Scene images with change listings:
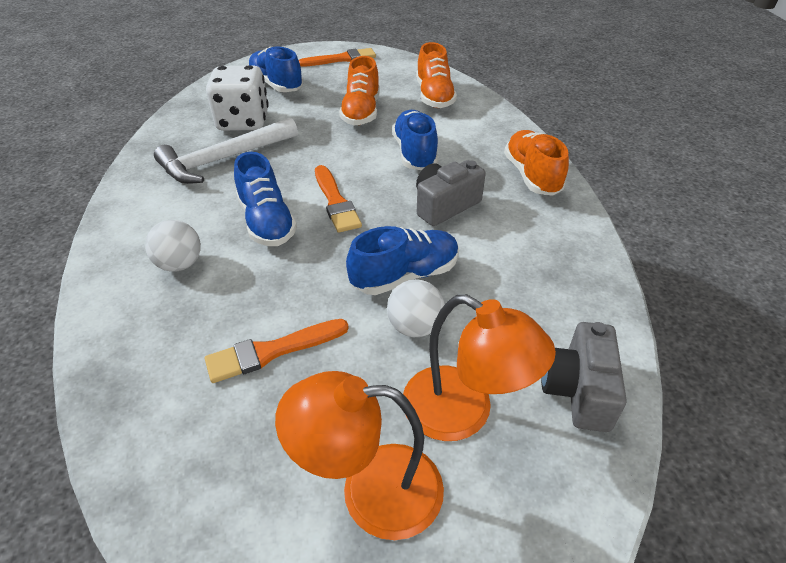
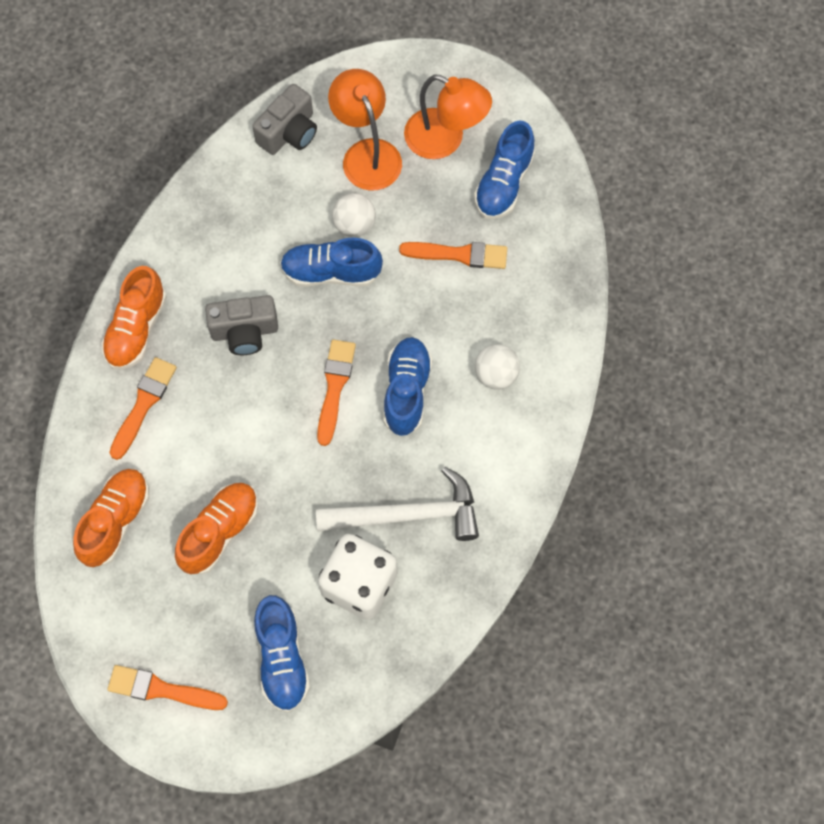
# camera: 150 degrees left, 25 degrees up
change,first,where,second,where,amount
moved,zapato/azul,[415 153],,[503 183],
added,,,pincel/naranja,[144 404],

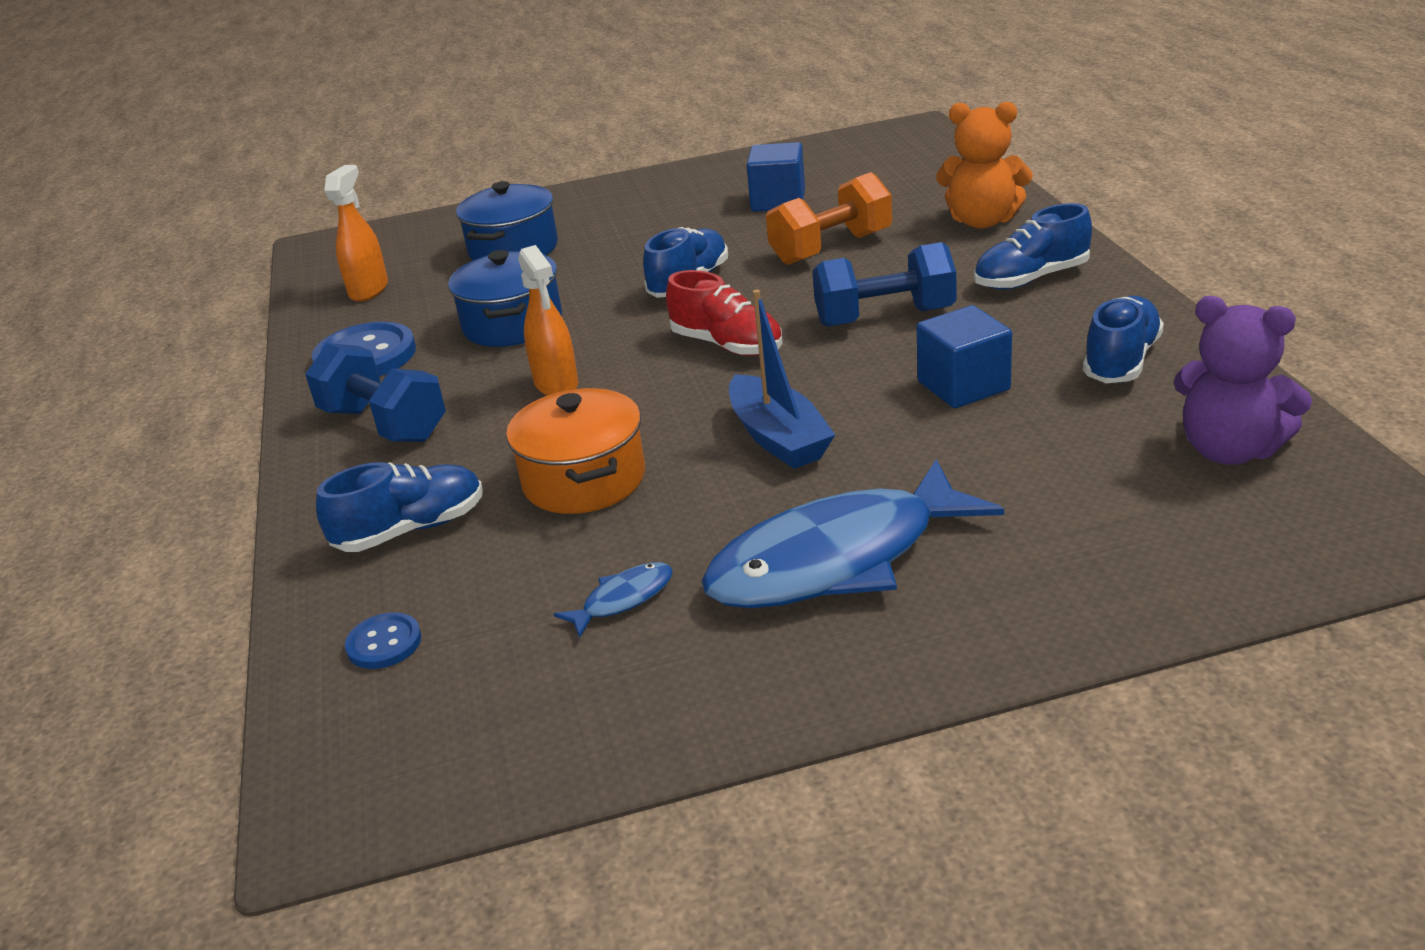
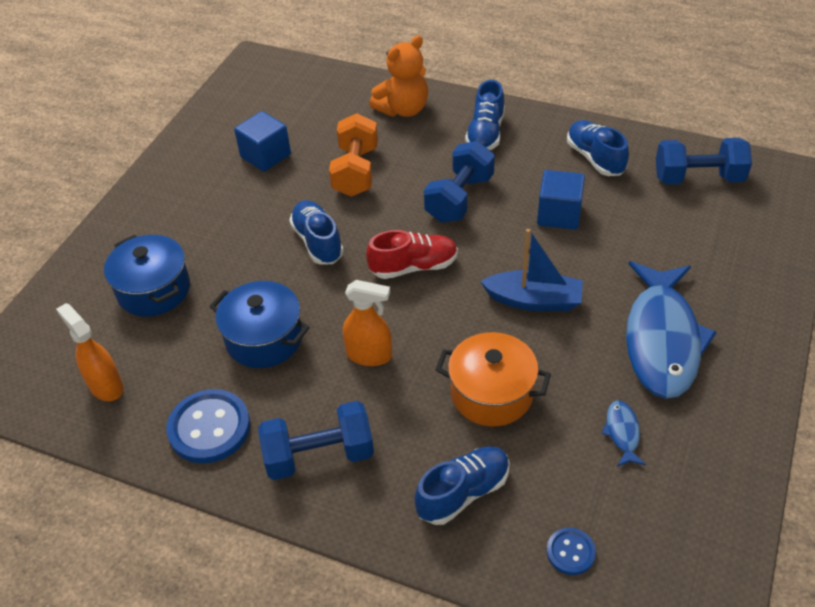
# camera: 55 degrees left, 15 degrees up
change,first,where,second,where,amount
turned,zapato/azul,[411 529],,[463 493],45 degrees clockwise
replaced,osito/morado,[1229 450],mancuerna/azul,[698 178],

## To do
Keep the pictures out of the copy and return the rest of the data above exactly.

## Solution to this exercise
# camera: 150 degrees left, 25 degrees up
change,first,where,second,where,amount
moved,zapato/azul,[415 153],,[503 183],
added,,,pincel/naranja,[144 404],

# camera: 55 degrees left, 15 degrees up
change,first,where,second,where,amount
turned,zapato/azul,[411 529],,[463 493],45 degrees clockwise
replaced,osito/morado,[1229 450],mancuerna/azul,[698 178],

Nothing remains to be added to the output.